== Entries shown ==
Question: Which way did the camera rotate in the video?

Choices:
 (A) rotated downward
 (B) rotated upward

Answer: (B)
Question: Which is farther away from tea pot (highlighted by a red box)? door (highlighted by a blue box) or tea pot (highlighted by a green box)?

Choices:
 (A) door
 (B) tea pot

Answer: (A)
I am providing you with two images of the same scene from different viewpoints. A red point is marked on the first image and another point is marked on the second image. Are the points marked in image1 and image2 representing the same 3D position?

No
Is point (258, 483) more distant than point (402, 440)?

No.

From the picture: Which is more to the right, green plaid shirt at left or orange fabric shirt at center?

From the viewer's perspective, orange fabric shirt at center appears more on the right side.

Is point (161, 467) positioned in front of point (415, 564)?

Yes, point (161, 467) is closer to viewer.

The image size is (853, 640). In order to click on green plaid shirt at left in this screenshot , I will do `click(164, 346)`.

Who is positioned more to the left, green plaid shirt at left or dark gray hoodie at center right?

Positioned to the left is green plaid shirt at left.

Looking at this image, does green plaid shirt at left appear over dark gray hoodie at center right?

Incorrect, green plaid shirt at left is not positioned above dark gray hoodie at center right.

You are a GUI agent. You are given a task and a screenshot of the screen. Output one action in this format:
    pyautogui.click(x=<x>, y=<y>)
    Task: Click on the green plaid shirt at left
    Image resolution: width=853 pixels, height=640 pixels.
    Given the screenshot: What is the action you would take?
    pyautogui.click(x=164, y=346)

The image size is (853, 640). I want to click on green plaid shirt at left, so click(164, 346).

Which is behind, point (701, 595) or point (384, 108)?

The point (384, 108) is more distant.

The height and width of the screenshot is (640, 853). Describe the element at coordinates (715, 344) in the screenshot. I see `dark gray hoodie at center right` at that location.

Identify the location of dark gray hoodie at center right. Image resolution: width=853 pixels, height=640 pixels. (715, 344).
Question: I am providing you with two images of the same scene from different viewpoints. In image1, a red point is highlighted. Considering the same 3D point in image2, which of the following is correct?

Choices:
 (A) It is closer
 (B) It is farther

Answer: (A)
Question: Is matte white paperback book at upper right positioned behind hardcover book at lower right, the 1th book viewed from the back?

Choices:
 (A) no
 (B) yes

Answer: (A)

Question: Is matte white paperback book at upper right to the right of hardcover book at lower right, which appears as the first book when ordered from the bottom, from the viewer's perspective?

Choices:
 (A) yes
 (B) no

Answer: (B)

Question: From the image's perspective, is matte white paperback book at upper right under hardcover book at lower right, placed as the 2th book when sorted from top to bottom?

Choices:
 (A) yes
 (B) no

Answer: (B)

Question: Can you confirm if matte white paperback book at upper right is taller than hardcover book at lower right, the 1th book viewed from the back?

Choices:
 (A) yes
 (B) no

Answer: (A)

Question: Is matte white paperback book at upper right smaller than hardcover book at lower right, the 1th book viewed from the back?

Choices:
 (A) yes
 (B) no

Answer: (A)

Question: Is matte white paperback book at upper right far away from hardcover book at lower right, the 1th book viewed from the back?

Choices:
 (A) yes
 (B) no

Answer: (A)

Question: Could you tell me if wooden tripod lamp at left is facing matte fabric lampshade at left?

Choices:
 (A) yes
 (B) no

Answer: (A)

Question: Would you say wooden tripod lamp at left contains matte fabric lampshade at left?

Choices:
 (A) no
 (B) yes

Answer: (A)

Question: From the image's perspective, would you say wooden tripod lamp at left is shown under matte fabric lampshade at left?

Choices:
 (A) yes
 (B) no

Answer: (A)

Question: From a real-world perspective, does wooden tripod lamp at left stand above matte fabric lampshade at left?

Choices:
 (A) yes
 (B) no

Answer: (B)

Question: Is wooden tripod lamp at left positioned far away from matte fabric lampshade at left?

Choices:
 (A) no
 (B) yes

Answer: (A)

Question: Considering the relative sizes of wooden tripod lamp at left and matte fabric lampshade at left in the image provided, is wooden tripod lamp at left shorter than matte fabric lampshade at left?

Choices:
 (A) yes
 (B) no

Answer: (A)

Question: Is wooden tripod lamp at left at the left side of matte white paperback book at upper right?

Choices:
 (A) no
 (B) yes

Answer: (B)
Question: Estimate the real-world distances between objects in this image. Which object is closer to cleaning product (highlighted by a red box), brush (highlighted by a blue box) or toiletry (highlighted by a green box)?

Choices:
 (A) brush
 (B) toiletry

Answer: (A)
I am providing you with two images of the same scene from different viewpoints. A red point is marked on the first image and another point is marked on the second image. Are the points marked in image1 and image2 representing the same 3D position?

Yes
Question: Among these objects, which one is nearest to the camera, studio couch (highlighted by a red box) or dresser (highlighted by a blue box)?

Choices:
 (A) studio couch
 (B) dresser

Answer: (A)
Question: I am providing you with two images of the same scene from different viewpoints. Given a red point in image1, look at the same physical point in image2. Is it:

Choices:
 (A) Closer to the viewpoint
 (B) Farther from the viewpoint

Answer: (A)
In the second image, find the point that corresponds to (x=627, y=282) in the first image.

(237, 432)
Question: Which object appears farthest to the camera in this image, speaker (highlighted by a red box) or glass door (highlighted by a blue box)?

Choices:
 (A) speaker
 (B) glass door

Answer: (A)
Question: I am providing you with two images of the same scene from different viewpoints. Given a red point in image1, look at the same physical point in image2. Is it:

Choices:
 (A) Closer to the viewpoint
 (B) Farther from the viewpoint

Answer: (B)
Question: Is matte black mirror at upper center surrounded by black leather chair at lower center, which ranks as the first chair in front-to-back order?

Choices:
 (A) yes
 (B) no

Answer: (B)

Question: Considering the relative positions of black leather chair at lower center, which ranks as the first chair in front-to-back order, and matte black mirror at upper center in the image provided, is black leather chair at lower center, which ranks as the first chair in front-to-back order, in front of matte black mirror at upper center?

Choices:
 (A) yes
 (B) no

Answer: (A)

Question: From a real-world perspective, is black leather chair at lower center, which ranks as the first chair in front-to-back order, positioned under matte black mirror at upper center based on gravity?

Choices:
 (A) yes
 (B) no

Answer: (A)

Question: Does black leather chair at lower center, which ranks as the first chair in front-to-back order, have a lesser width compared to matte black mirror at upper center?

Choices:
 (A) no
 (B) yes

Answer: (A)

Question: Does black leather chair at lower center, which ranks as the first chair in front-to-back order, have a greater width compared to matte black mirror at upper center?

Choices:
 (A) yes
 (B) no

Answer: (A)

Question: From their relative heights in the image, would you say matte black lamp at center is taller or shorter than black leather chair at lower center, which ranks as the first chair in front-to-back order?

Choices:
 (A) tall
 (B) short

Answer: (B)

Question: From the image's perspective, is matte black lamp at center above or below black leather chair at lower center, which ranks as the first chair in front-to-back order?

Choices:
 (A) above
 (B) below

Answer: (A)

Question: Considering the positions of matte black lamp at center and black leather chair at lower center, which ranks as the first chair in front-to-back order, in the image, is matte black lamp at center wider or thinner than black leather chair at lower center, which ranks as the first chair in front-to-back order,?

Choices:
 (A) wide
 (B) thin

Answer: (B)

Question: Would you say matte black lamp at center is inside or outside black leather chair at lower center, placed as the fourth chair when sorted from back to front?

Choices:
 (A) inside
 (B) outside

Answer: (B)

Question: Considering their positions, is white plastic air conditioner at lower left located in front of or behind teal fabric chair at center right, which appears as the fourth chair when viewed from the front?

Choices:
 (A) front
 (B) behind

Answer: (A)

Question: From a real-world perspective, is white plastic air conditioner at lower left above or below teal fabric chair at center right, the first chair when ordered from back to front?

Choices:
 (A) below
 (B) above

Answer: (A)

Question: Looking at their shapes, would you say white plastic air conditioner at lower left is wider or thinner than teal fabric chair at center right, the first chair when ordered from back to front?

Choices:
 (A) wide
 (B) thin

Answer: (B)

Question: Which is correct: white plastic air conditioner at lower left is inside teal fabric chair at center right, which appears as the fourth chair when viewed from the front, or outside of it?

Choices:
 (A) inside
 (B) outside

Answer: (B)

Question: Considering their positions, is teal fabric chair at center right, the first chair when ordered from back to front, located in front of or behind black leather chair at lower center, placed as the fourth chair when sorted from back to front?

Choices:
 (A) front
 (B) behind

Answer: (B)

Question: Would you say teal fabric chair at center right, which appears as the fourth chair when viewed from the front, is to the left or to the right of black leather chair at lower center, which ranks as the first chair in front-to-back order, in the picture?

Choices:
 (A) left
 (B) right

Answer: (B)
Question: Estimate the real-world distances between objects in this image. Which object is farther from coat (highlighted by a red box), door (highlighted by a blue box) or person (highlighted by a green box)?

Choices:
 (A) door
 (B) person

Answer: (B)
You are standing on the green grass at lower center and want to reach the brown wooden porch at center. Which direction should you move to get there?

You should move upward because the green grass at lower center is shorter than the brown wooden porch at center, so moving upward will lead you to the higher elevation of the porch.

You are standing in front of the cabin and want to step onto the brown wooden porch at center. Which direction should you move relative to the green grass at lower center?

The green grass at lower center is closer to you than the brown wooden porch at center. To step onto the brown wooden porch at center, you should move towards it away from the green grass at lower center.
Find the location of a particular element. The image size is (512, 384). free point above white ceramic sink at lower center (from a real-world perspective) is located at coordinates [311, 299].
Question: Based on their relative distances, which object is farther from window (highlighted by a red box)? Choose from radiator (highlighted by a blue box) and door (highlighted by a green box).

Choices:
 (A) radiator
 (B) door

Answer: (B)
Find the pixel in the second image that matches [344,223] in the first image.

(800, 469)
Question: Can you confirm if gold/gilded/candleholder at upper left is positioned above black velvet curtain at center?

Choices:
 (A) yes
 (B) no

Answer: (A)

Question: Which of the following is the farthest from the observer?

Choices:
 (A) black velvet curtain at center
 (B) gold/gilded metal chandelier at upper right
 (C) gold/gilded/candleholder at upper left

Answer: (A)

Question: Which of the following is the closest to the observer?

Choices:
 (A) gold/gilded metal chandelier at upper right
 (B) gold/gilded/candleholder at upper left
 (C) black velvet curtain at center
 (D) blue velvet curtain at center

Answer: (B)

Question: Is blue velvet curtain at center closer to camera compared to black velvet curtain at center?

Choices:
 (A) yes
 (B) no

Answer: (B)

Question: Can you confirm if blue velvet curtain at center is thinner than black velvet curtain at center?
===
Exercise aim » Reproduce the data from its start through the line containing "(B) tea pot", inclusive, substituting "window" for "door" and leaving everything else unchanged.

Answer for the task »
Question: Which way did the camera rotate in the video?

Choices:
 (A) rotated downward
 (B) rotated upward

Answer: (B)
Question: Which is farther away from tea pot (highlighted by a red box)? window (highlighted by a blue box) or tea pot (highlighted by a green box)?

Choices:
 (A) window
 (B) tea pot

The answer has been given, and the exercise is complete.